All entries below must be written out verbatim, and the images must be dropped.

= Beginning of Section =

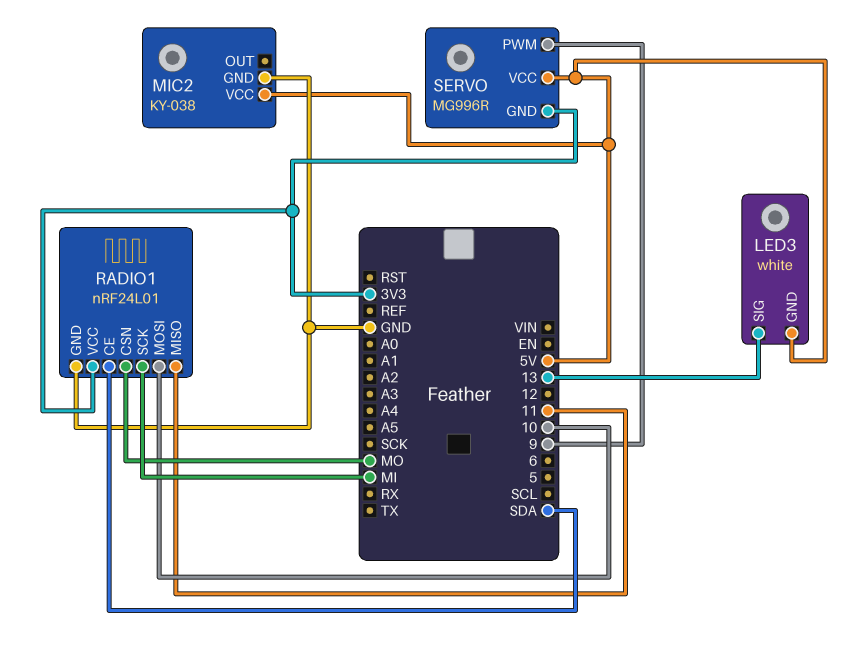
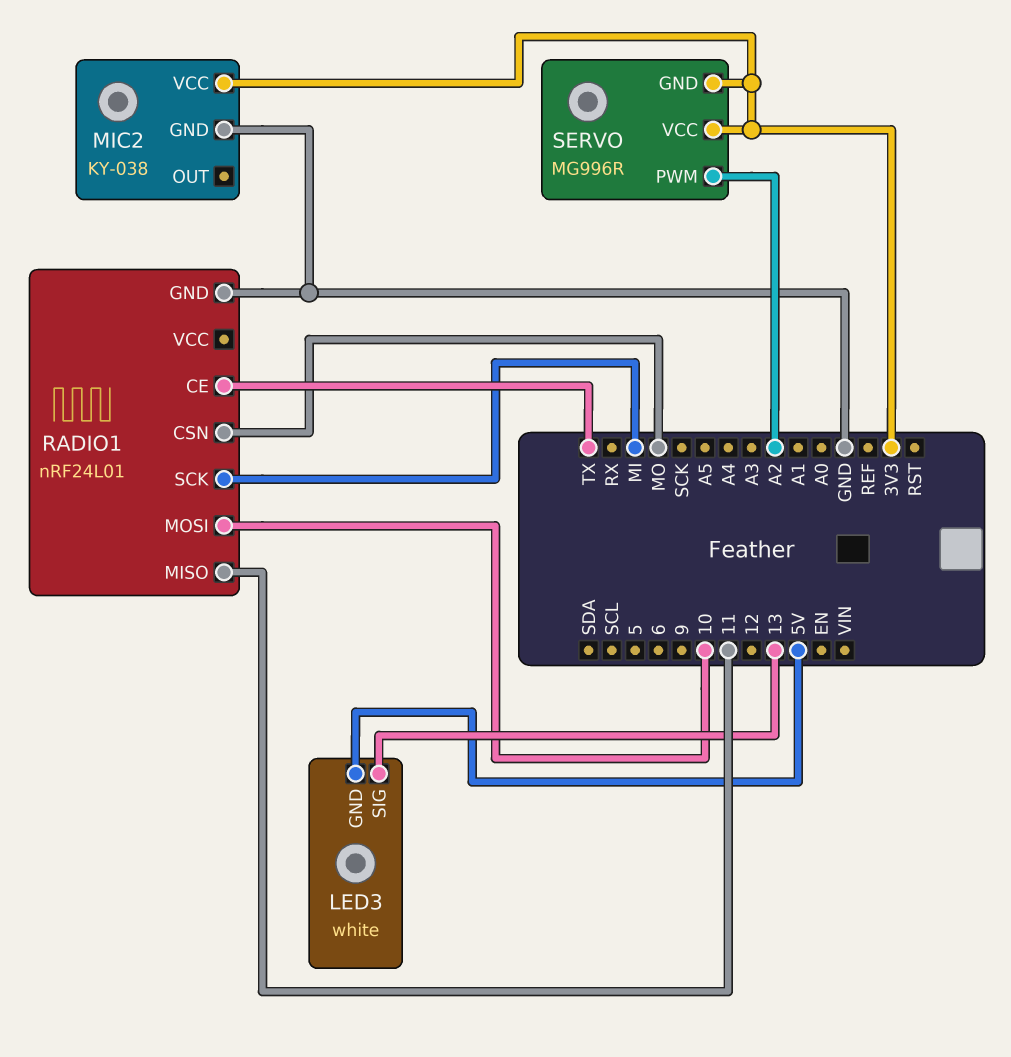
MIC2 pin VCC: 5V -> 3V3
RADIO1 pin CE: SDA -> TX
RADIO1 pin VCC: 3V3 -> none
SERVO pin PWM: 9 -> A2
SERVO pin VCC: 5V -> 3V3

= End of Section =

## TASK RESPONSE:
MIC2 pin VCC: 5V -> 3V3
RADIO1 pin CE: SDA -> TX
RADIO1 pin VCC: 3V3 -> none
SERVO pin PWM: 9 -> A2
SERVO pin VCC: 5V -> 3V3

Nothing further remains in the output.